*** Opening Recorded information ***

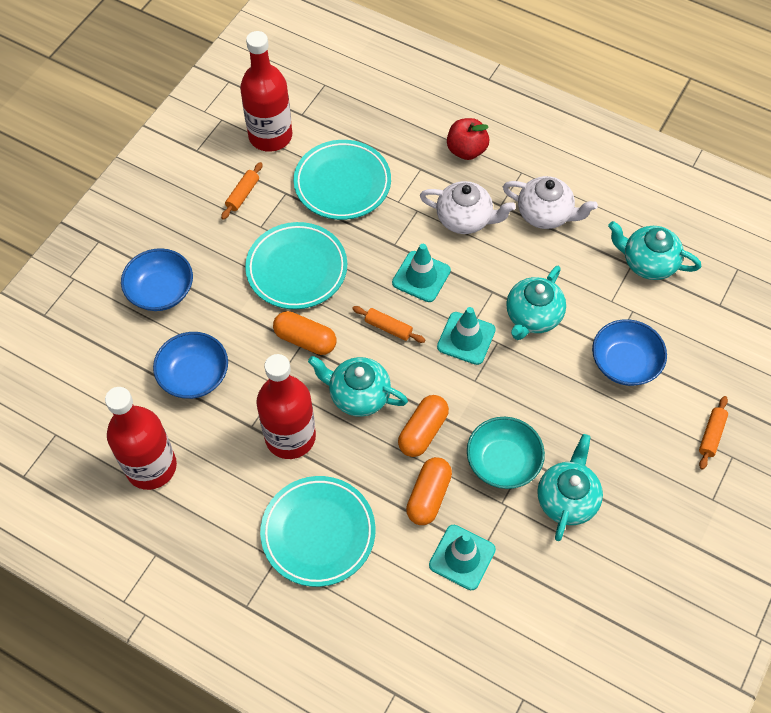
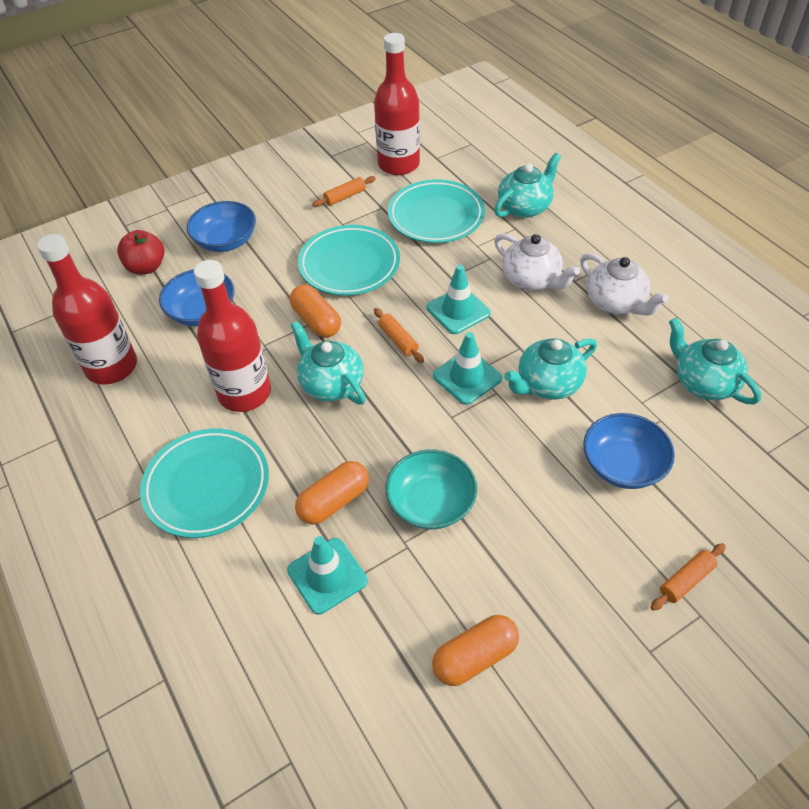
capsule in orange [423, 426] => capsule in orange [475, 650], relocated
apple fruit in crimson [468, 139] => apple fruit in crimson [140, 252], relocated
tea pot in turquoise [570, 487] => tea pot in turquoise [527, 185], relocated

*** Closing Recorded information ***

▶ _Your goal_
The listing above should be transcribed word for word, with its pictures left out.

▶ _Task result_
capsule in orange [423, 426] => capsule in orange [475, 650], relocated
apple fruit in crimson [468, 139] => apple fruit in crimson [140, 252], relocated
tea pot in turquoise [570, 487] => tea pot in turquoise [527, 185], relocated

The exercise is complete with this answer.